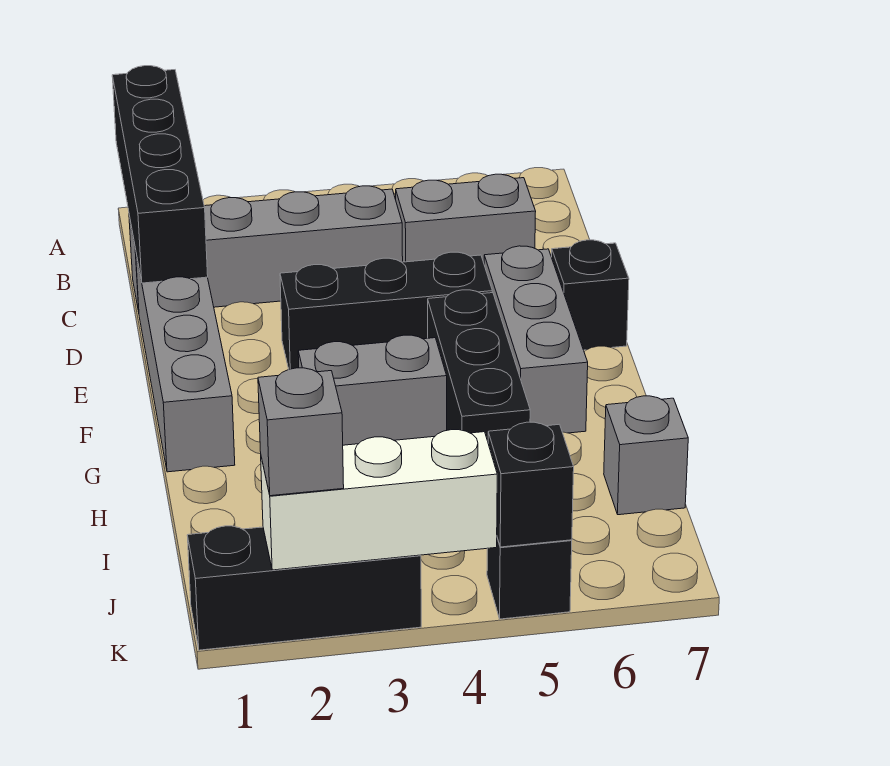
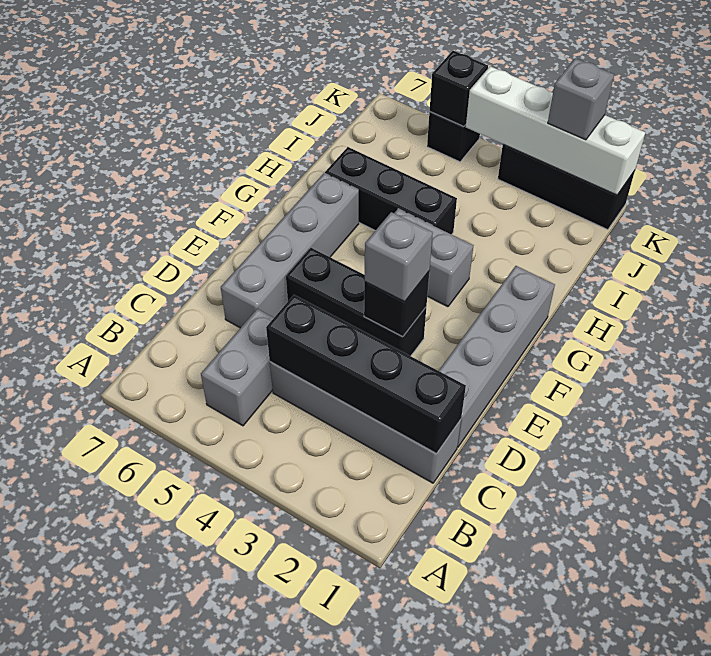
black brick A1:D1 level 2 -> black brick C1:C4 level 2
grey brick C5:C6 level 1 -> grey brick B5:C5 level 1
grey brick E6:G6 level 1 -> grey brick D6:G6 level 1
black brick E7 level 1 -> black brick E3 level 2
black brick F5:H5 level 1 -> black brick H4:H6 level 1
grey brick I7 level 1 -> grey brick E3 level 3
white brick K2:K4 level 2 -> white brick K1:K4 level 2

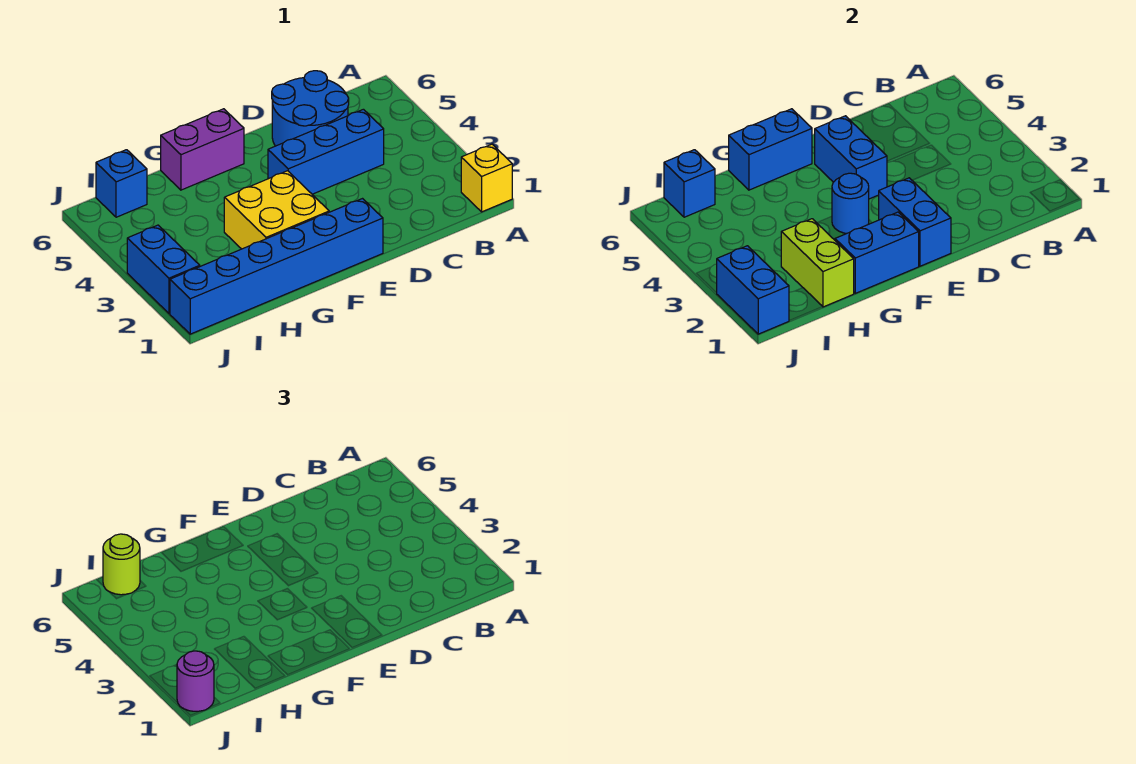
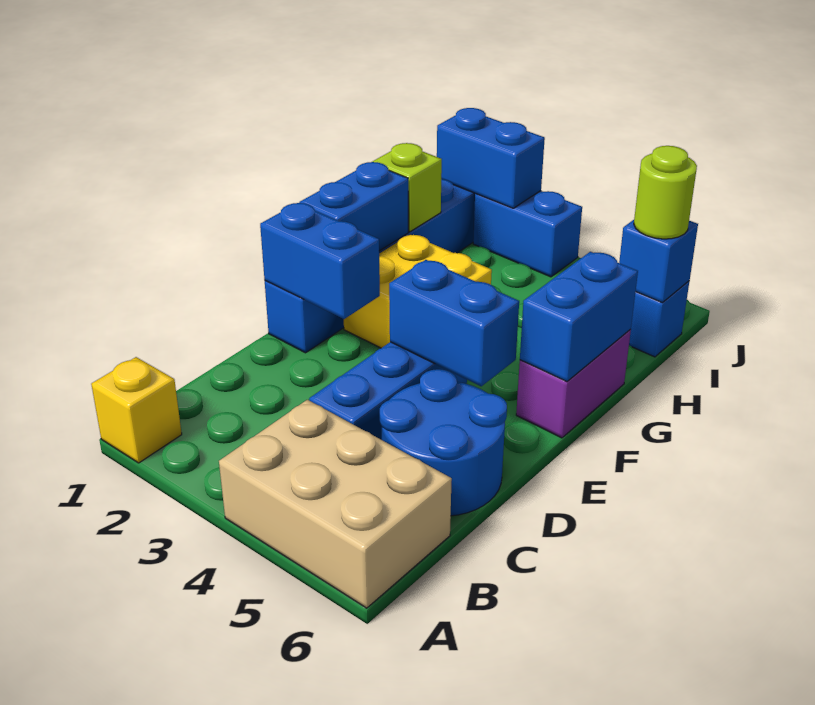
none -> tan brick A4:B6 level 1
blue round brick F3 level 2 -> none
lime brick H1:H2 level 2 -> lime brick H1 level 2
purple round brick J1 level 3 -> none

→ **ASSIGNED TASK**: Please transcribe every entry above exactly, leaving out any pictures.

→ **TASK RESPONSE**:
black brick A1:D1 level 2 -> black brick C1:C4 level 2
grey brick C5:C6 level 1 -> grey brick B5:C5 level 1
grey brick E6:G6 level 1 -> grey brick D6:G6 level 1
black brick E7 level 1 -> black brick E3 level 2
black brick F5:H5 level 1 -> black brick H4:H6 level 1
grey brick I7 level 1 -> grey brick E3 level 3
white brick K2:K4 level 2 -> white brick K1:K4 level 2

none -> tan brick A4:B6 level 1
blue round brick F3 level 2 -> none
lime brick H1:H2 level 2 -> lime brick H1 level 2
purple round brick J1 level 3 -> none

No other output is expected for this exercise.